» **Required work**: Write out again, exactly, the lines below starting at the one with "white cupcake: none" and ending at the one with "white jar: [84,345,192,447]".

» **Given records**:
+ + + + +
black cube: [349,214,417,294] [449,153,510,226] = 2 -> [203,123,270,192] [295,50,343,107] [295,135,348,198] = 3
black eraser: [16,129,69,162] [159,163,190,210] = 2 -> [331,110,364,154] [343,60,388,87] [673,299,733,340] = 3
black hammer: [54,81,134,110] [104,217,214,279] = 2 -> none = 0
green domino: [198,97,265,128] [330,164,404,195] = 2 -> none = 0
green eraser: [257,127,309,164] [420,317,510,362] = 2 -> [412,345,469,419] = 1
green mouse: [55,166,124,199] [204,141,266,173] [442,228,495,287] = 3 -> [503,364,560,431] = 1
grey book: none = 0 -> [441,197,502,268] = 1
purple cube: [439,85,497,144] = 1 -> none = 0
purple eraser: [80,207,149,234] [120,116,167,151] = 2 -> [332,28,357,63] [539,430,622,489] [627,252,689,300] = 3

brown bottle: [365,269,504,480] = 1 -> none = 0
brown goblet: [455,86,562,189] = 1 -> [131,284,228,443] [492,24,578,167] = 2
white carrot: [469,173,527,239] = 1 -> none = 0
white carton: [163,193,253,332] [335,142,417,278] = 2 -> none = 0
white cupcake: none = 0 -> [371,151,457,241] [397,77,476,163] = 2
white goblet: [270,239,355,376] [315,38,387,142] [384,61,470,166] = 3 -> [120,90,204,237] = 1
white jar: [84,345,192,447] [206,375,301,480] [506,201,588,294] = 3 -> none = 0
+ + + + +
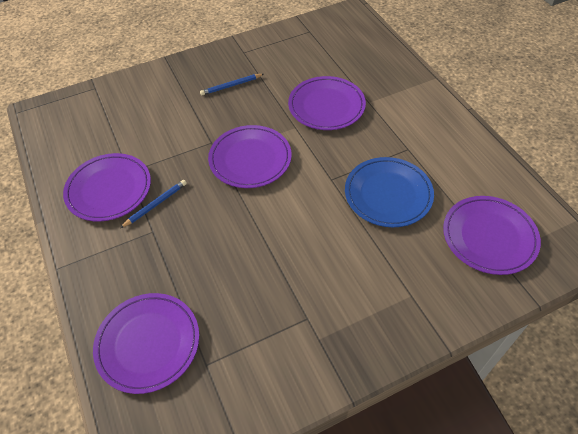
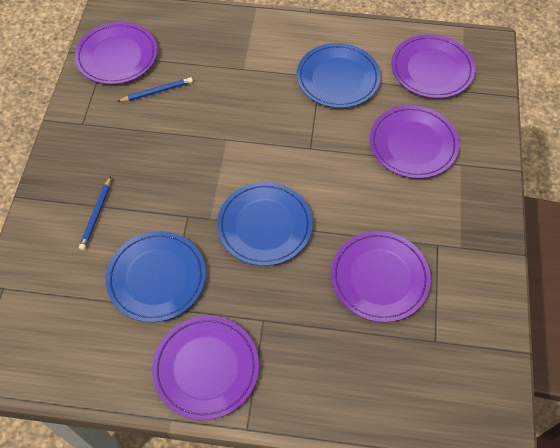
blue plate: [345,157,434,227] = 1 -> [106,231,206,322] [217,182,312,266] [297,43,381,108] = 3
+ + + + +
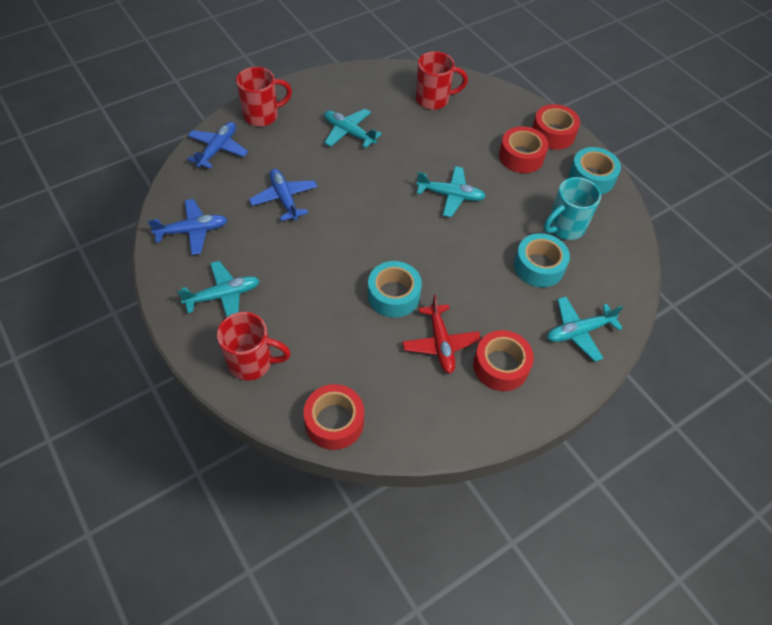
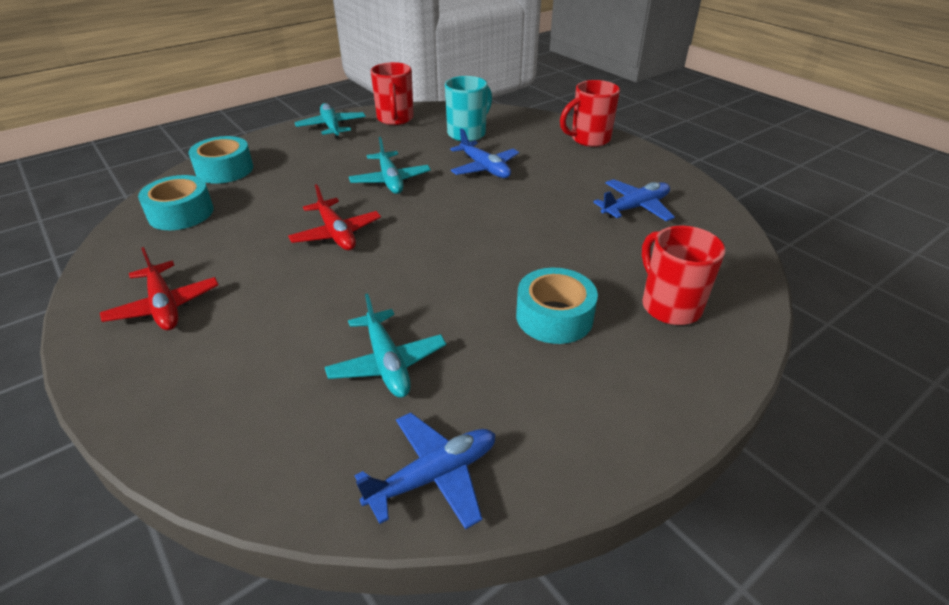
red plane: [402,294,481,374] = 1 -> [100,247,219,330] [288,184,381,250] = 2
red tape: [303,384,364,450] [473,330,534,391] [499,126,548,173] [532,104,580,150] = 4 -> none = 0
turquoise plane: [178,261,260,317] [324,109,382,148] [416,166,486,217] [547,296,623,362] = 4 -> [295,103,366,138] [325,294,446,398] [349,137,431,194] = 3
+ + + + +
» **Written response**:
white cupcake: none = 0 -> [371,151,457,241] [397,77,476,163] = 2
white goblet: [270,239,355,376] [315,38,387,142] [384,61,470,166] = 3 -> [120,90,204,237] = 1
white jar: [84,345,192,447] [206,375,301,480] [506,201,588,294] = 3 -> none = 0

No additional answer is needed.